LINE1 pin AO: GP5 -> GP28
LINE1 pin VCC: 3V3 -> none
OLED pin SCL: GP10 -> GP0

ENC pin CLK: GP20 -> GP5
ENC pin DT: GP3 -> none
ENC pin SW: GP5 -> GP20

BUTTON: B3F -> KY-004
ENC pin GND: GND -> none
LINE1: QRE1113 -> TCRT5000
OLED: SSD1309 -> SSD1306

:::

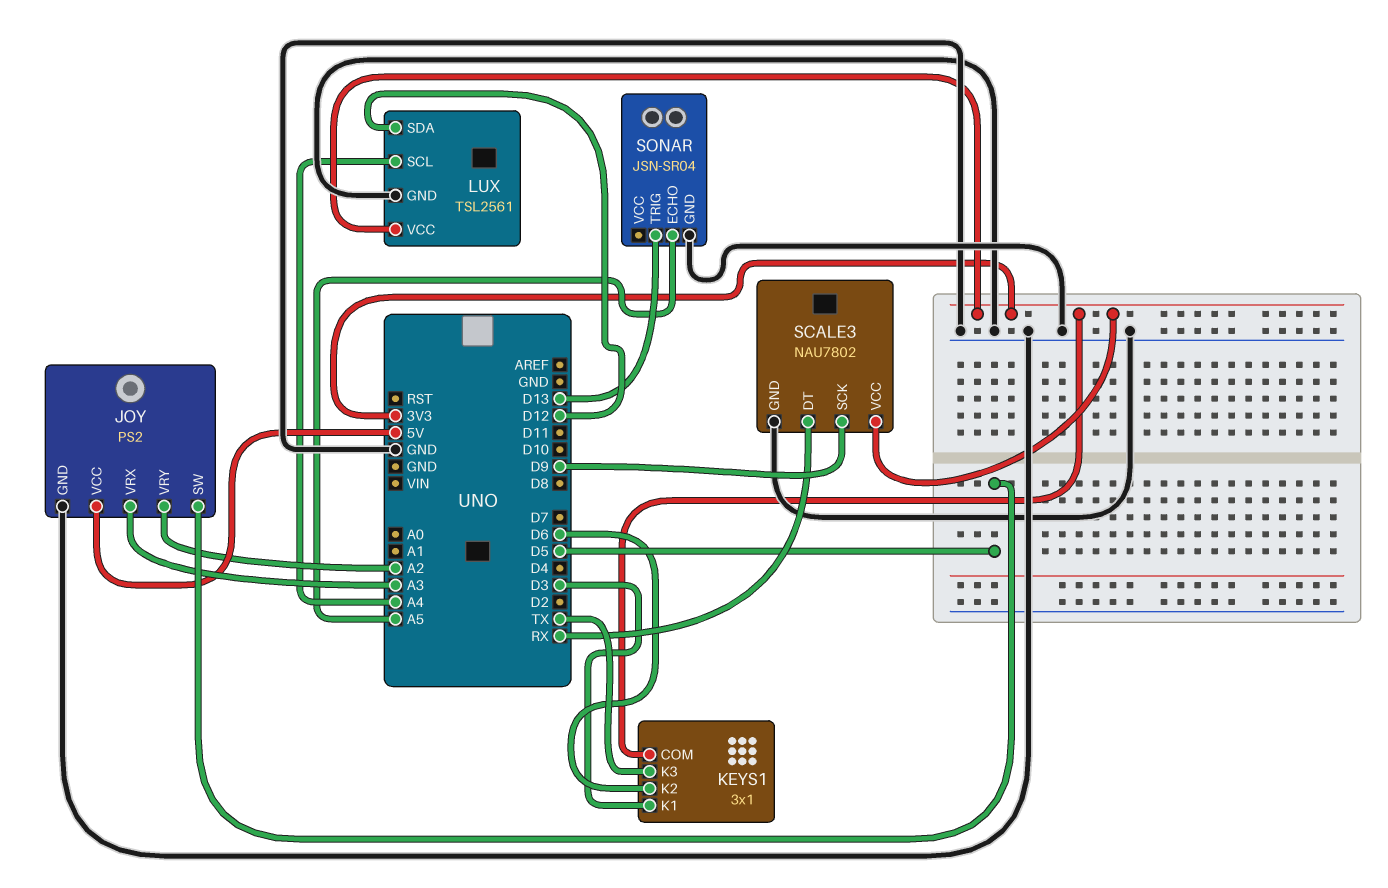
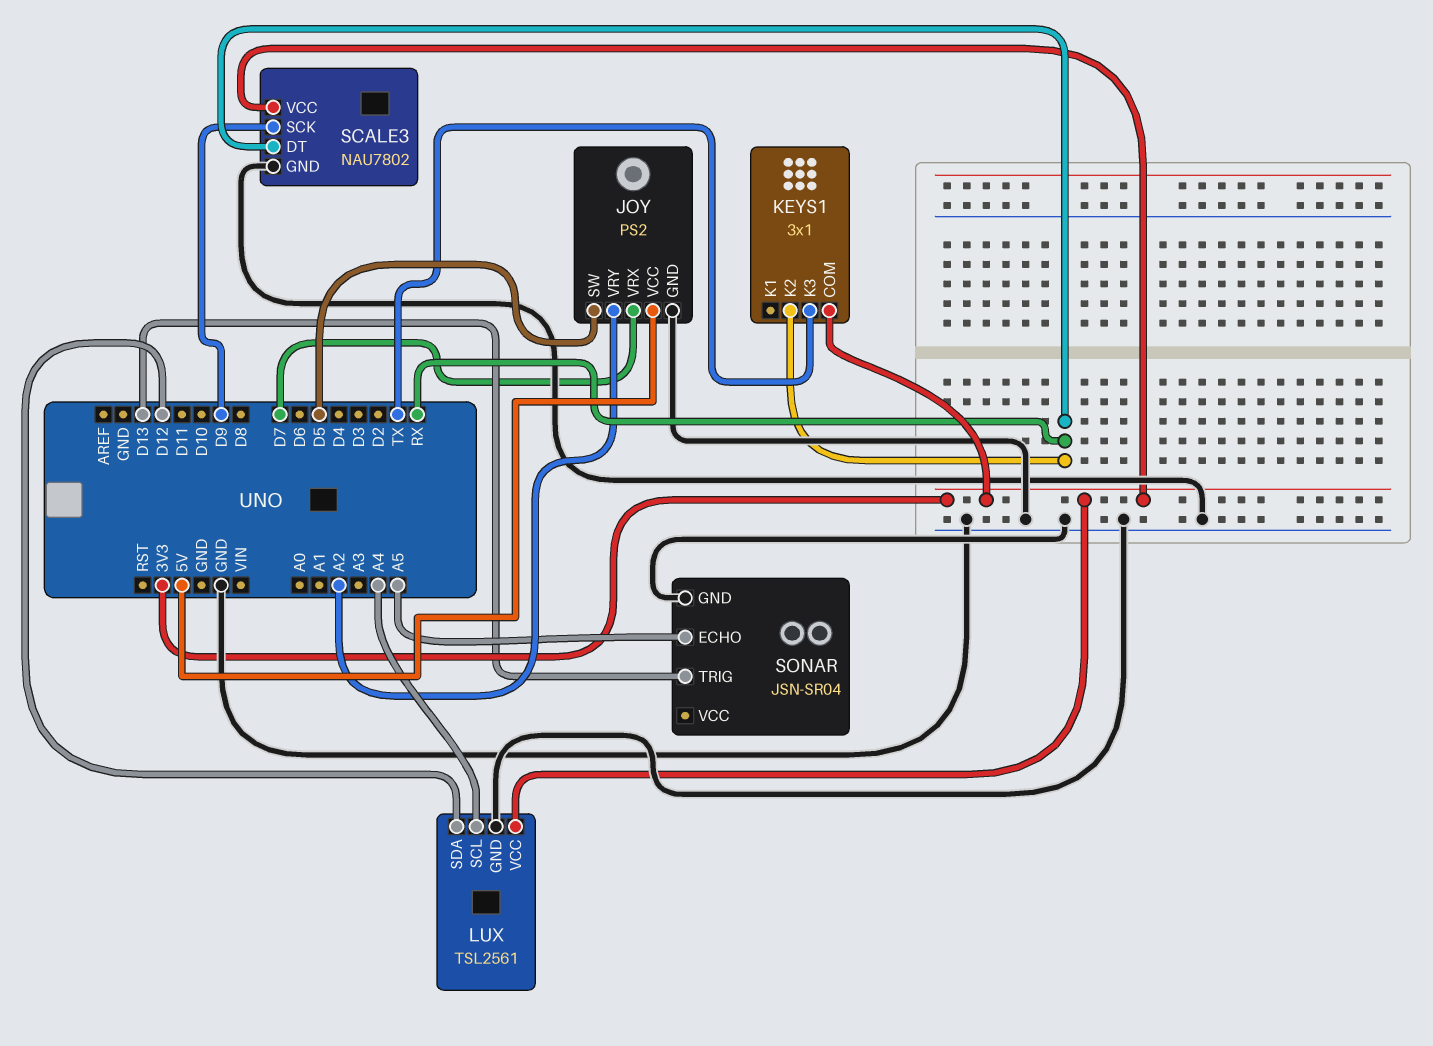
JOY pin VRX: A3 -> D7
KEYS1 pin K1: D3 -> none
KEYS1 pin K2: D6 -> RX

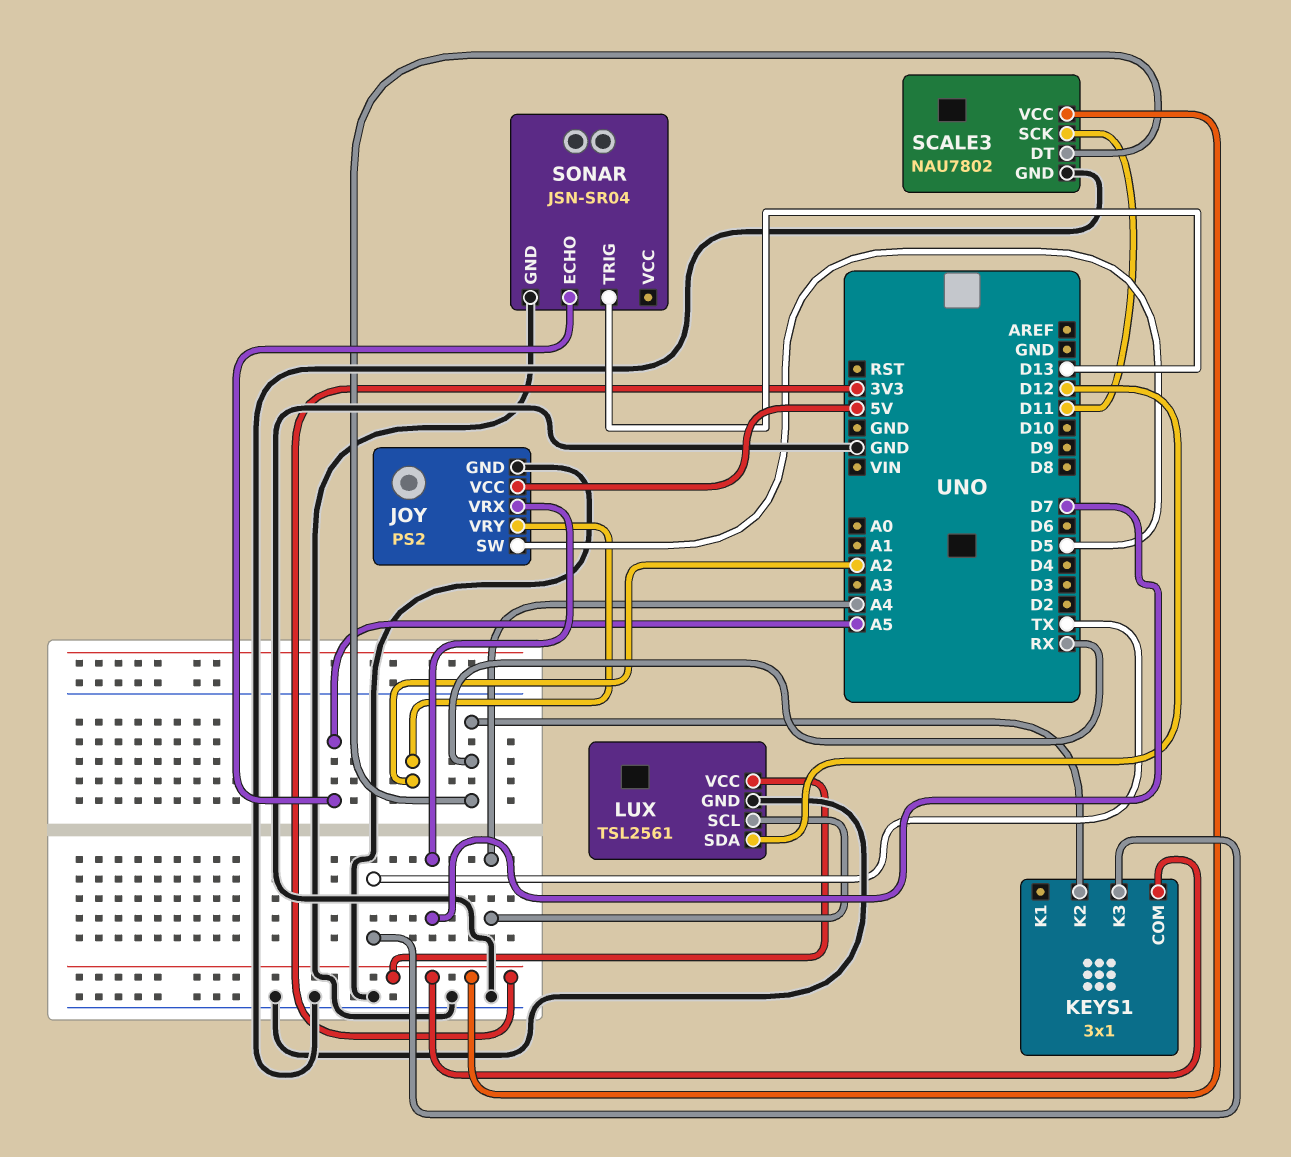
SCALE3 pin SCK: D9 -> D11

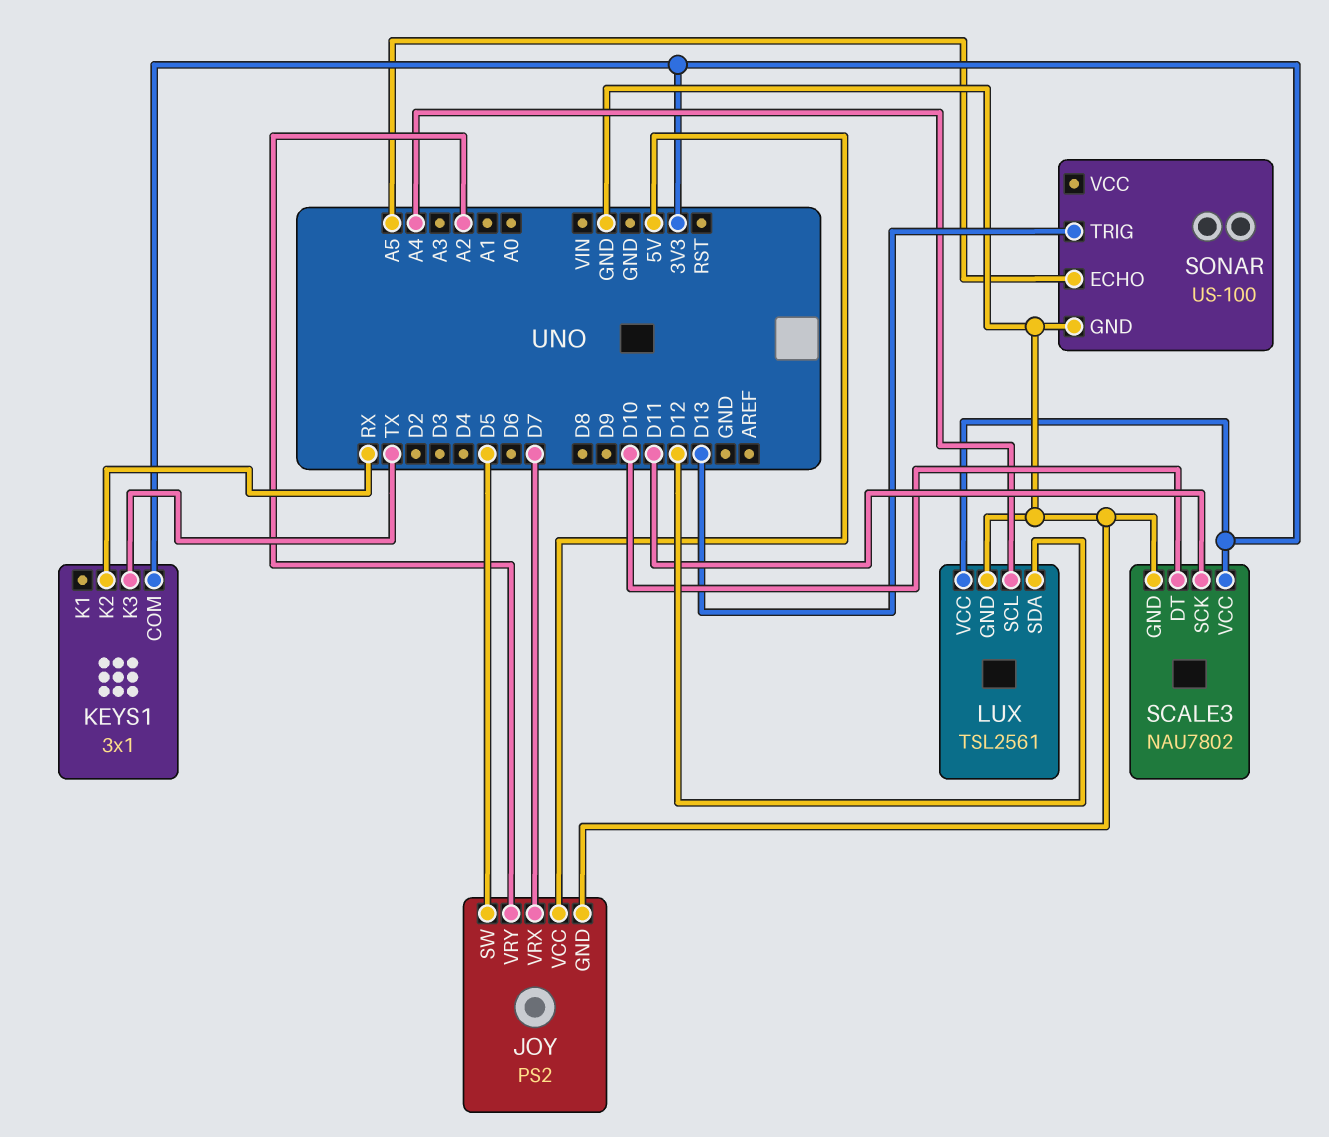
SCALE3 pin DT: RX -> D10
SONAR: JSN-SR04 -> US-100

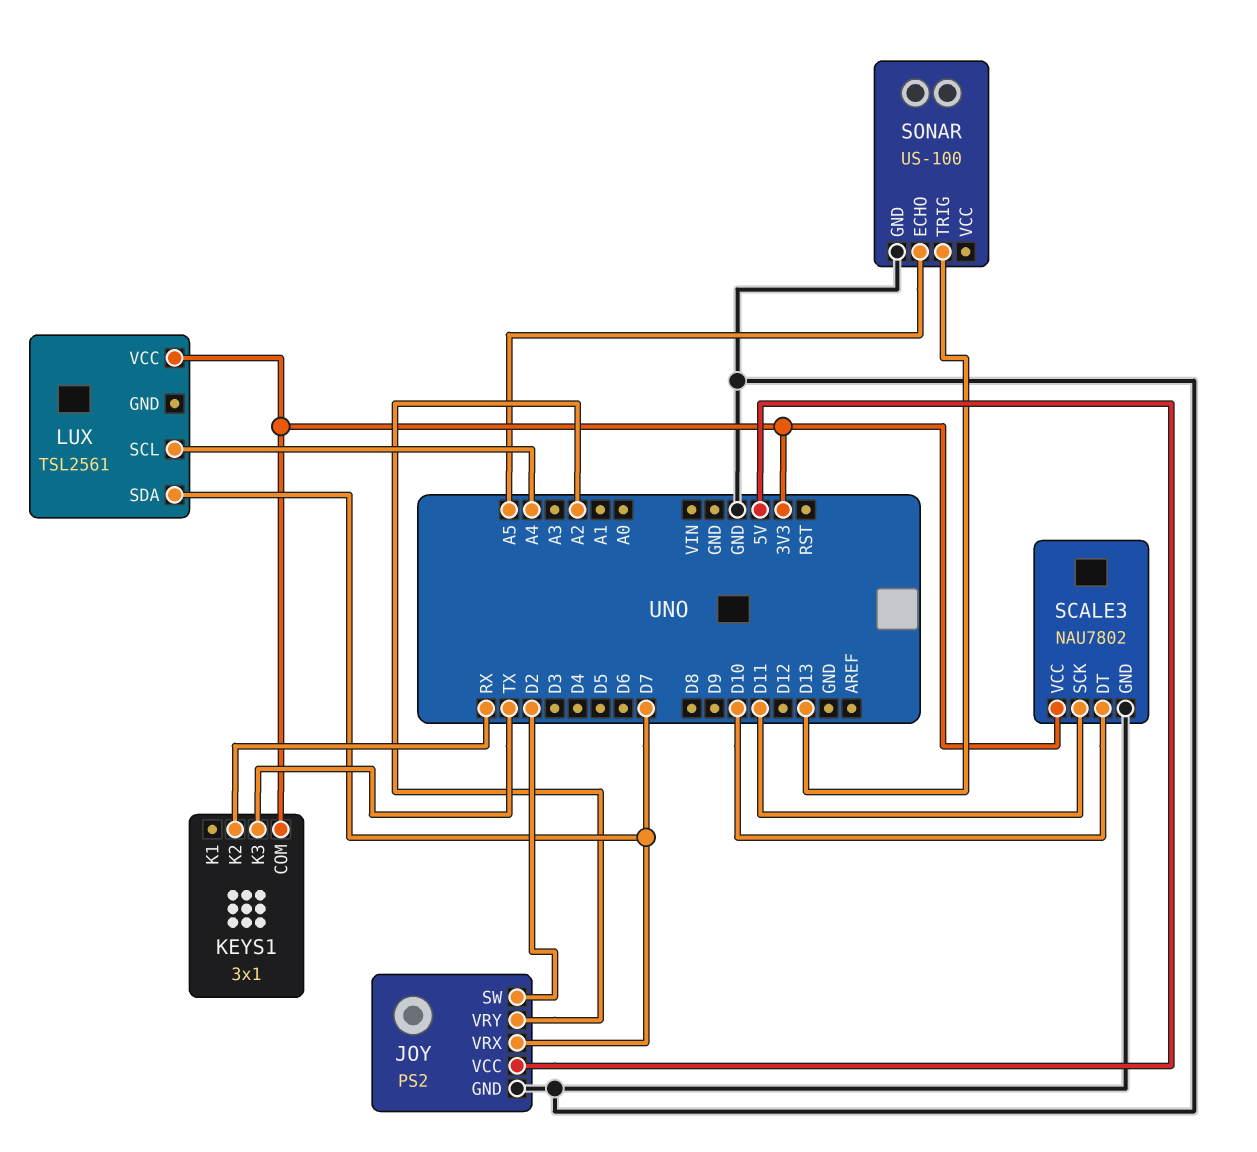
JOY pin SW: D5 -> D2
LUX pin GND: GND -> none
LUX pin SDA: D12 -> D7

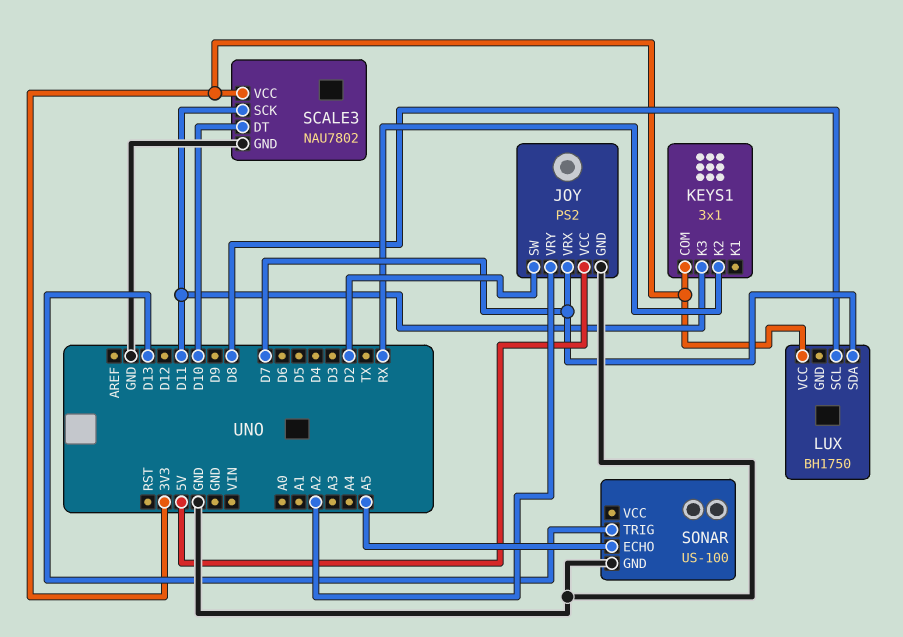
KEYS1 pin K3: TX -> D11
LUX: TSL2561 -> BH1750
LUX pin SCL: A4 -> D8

:::

*What you will do*:
Quote the listing above, but only from the line that shows "ENC pin CLK: GP20 -> GP5" through the line that shows "OLED: SSD1309 -> SSD1306".

*Response*:
ENC pin CLK: GP20 -> GP5
ENC pin DT: GP3 -> none
ENC pin SW: GP5 -> GP20

BUTTON: B3F -> KY-004
ENC pin GND: GND -> none
LINE1: QRE1113 -> TCRT5000
OLED: SSD1309 -> SSD1306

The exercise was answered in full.